### EXERCISE BRIEF
Every line with "blue" in it should be copied from the data.

### SOURCE MATERIAL
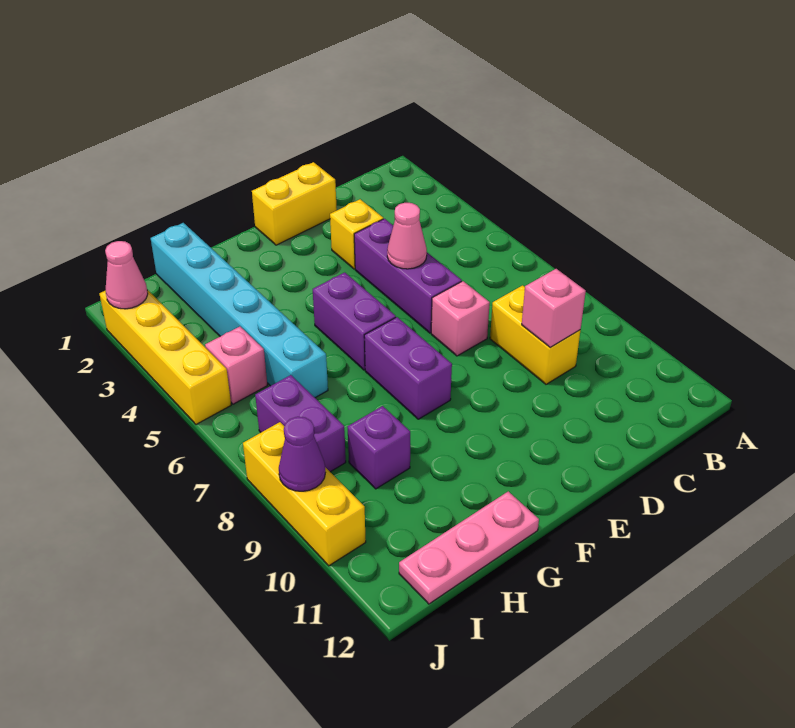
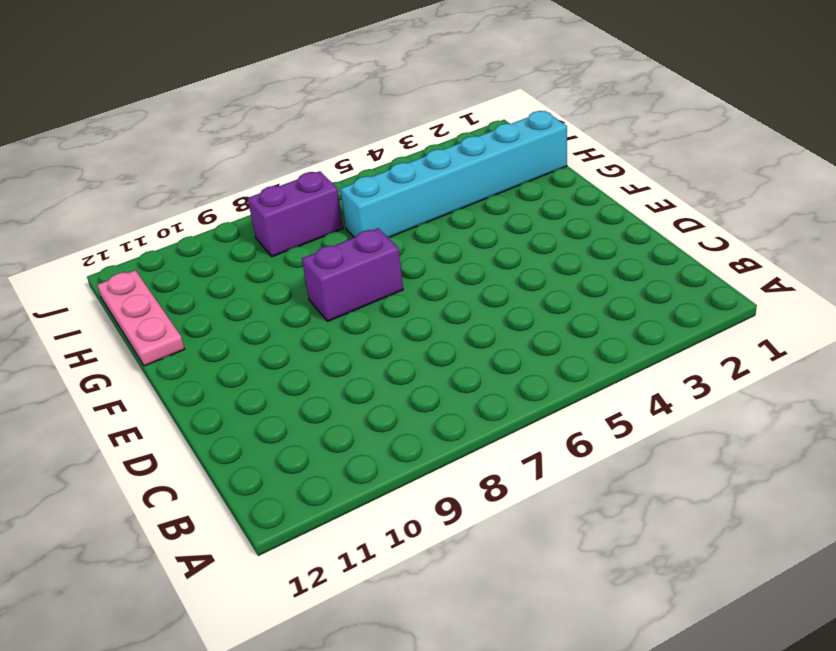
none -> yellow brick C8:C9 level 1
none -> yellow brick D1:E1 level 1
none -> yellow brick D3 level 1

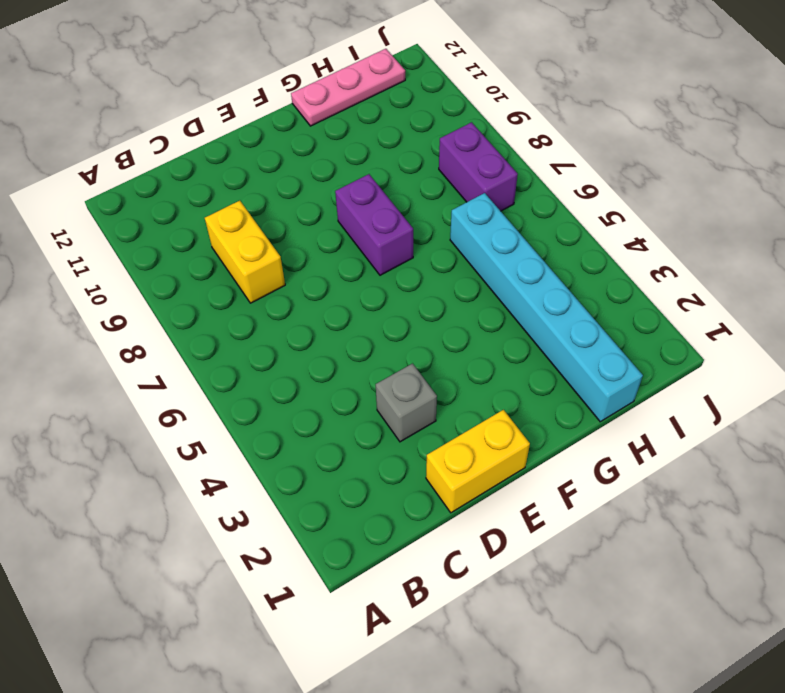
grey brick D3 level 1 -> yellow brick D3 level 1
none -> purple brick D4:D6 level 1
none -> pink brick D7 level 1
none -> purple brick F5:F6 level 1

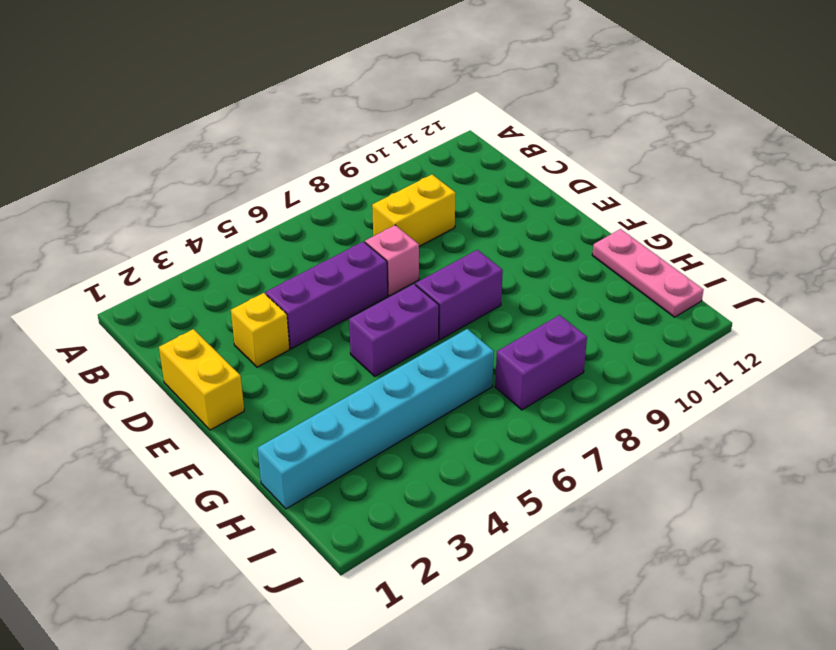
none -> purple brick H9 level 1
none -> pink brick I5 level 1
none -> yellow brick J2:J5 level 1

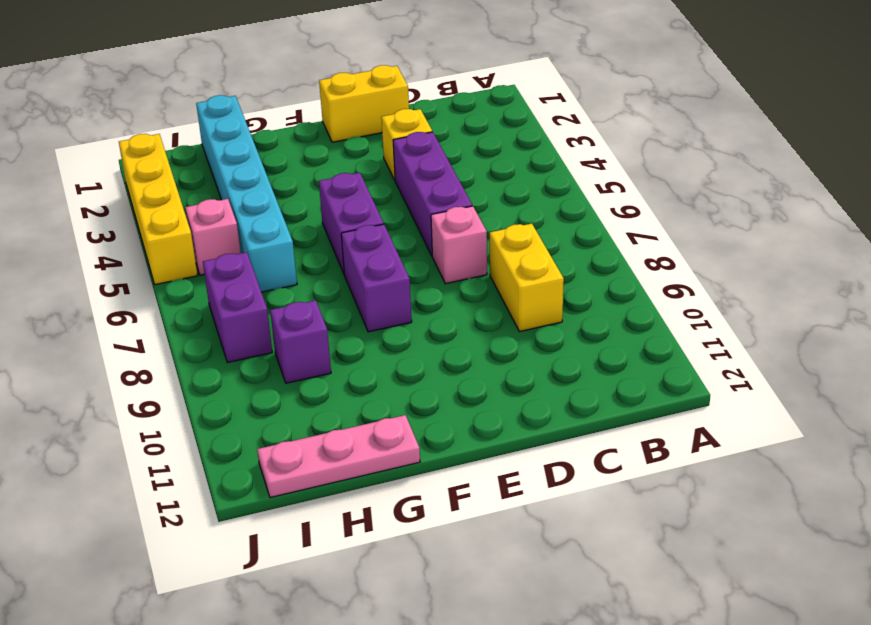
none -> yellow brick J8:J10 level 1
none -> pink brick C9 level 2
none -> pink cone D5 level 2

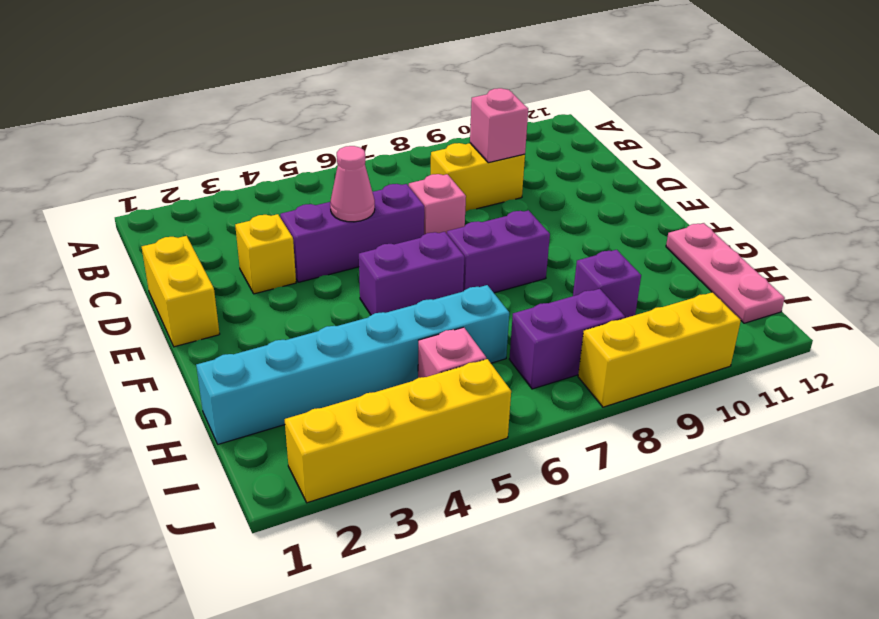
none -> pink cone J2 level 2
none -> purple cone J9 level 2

--

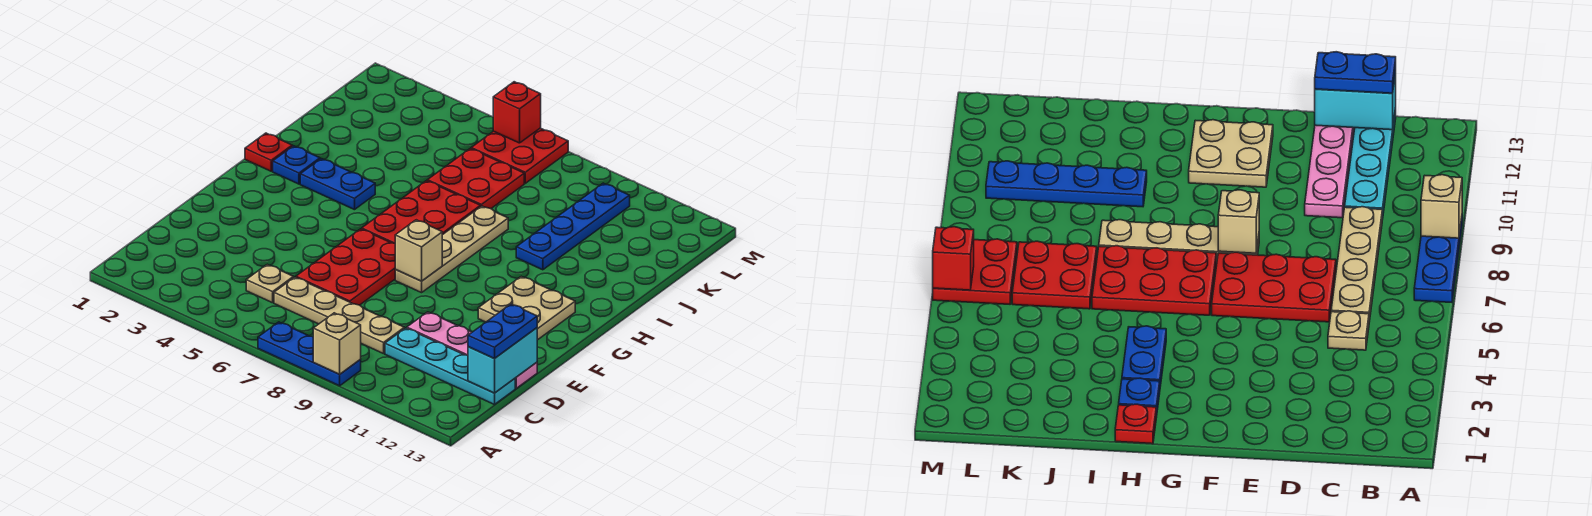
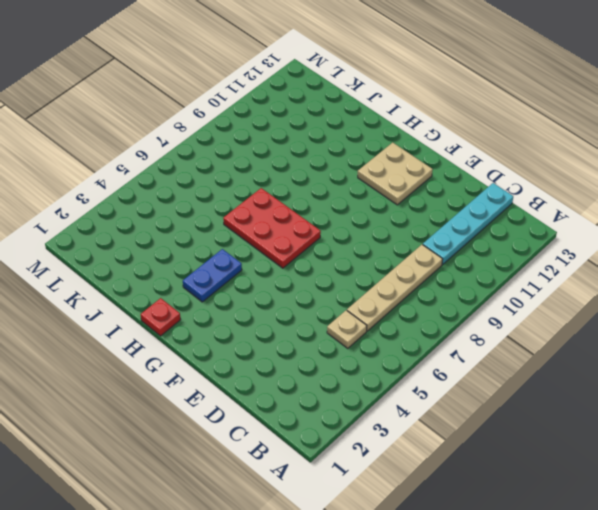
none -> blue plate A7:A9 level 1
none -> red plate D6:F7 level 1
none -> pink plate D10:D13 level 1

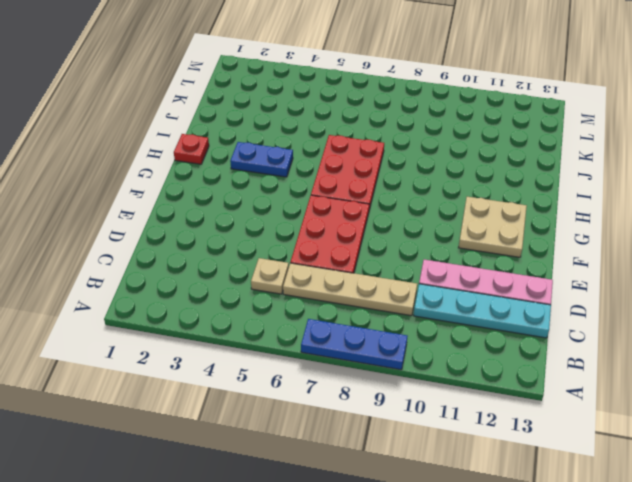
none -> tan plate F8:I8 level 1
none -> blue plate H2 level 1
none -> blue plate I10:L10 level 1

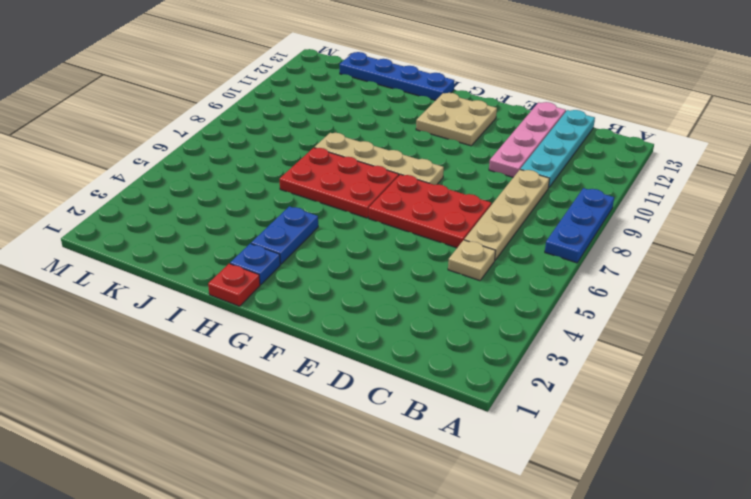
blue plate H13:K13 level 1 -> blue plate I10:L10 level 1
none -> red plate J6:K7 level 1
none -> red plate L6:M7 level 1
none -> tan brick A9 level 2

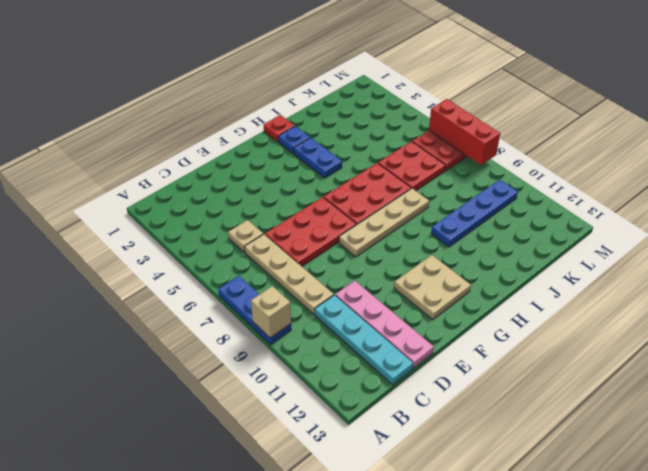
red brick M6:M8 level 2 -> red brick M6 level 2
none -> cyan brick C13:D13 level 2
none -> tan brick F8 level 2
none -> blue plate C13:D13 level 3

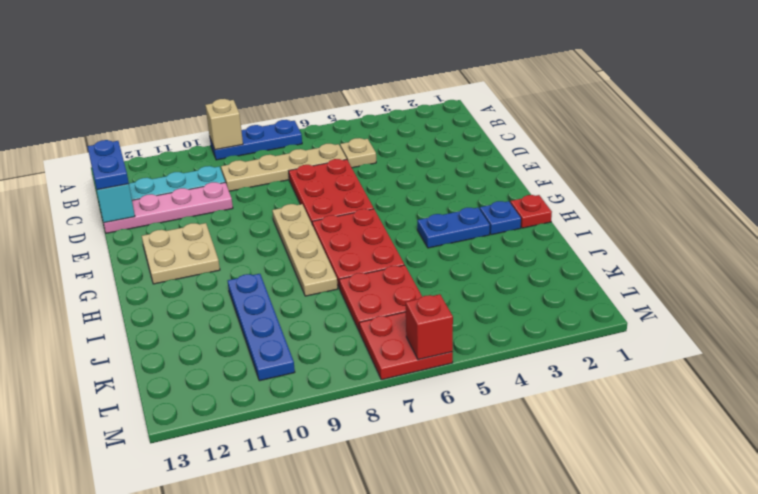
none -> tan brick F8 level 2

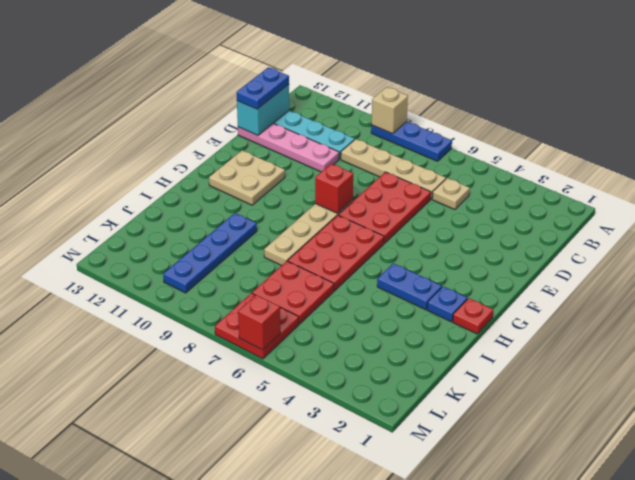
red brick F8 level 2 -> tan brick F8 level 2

### SOLUTION TO THE PROBLEM
none -> blue plate A7:A9 level 1
none -> blue plate H2 level 1
none -> blue plate I10:L10 level 1
blue plate H13:K13 level 1 -> blue plate I10:L10 level 1
none -> blue plate C13:D13 level 3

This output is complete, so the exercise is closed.